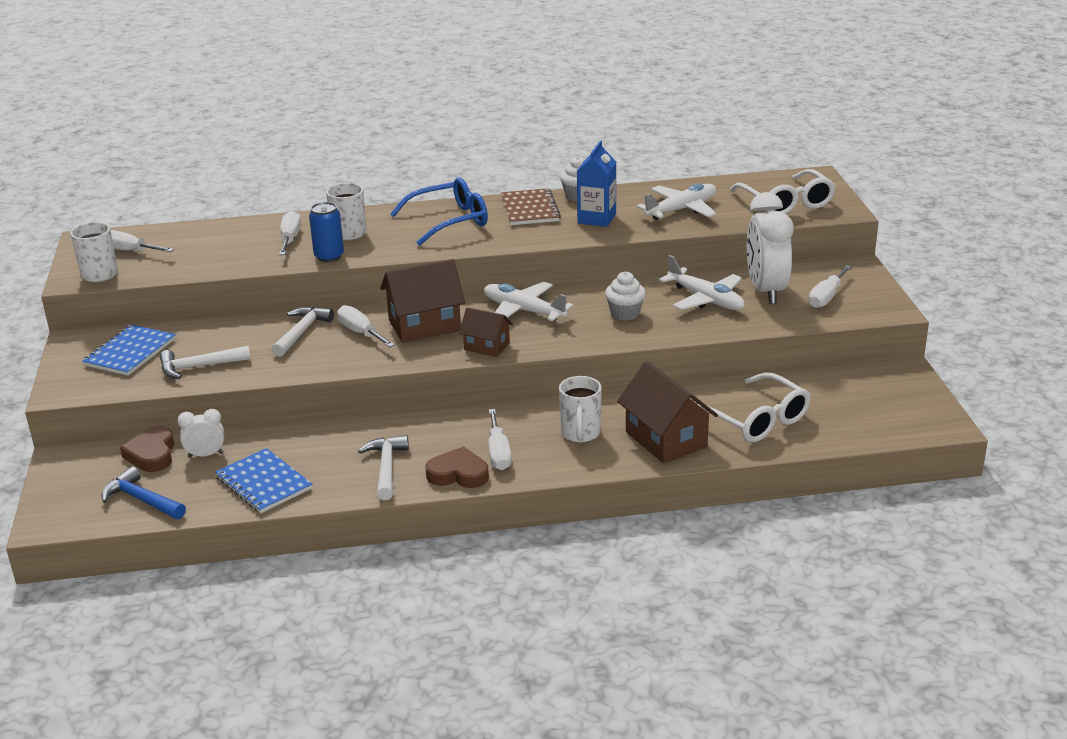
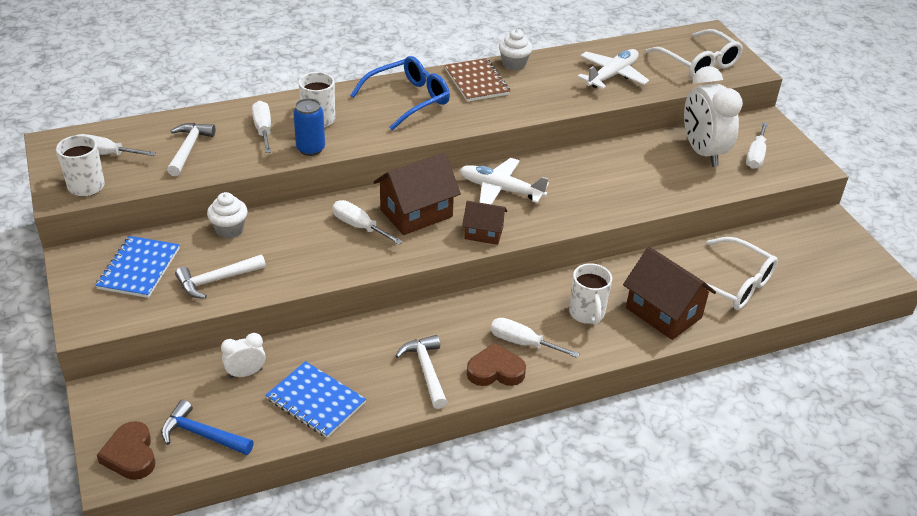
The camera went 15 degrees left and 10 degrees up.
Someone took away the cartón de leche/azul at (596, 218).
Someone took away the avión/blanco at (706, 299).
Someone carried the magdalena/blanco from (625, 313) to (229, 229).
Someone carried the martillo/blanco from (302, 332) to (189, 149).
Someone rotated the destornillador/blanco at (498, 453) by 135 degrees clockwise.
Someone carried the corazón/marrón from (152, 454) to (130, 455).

==

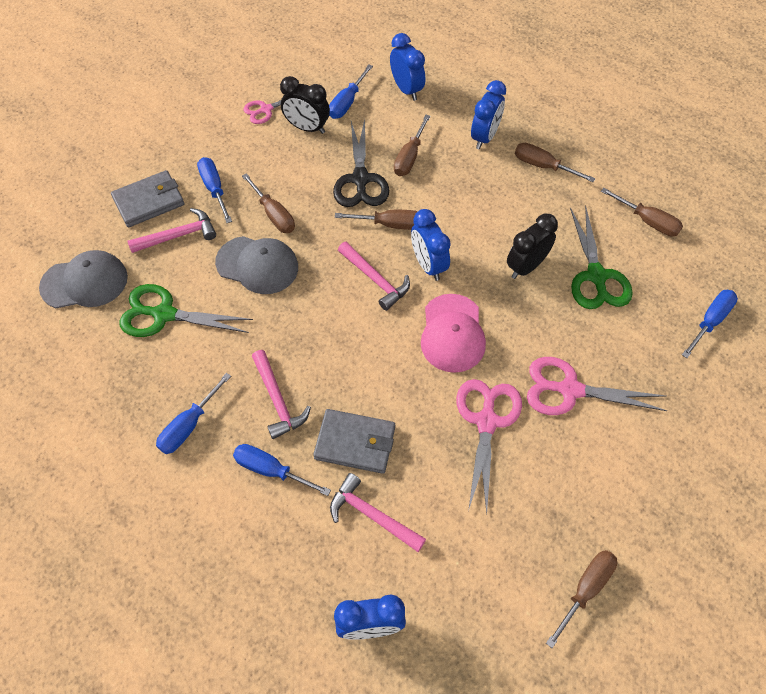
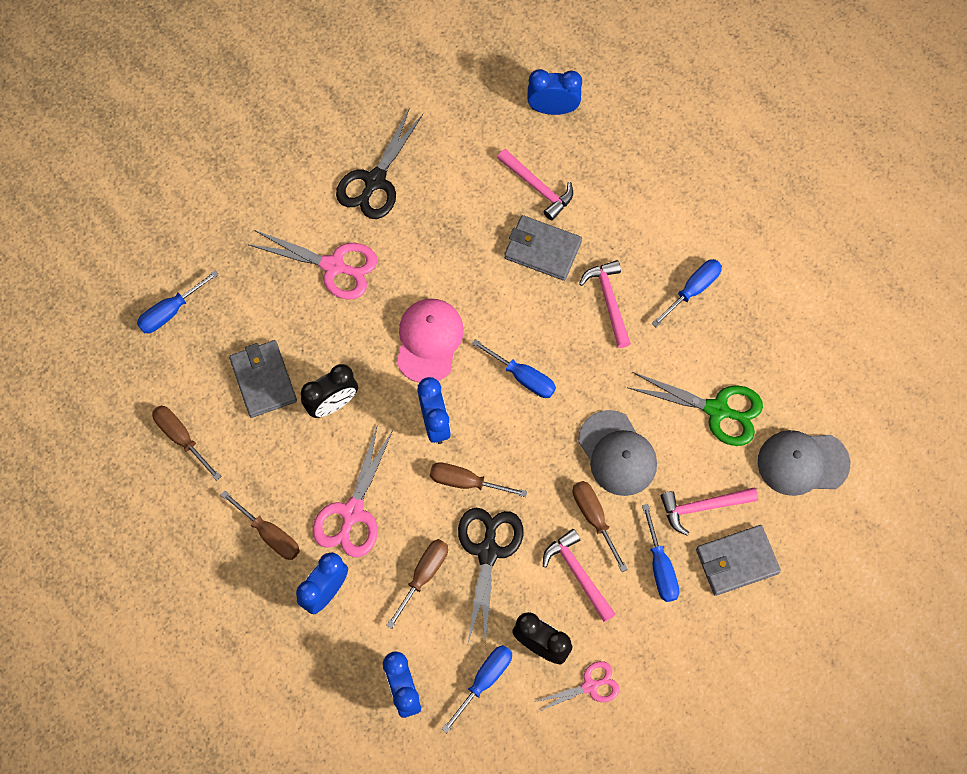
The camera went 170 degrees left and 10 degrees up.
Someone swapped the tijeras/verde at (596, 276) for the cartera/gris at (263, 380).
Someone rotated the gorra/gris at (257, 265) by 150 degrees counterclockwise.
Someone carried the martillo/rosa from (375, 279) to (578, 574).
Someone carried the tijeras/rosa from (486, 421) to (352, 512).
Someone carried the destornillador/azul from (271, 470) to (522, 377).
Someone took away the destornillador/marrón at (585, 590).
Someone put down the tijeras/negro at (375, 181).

## What is being asked
An exact number is called for here: how many lines across the records contain the word "destornillador". Nothing else belongs in the answer.

## Output
3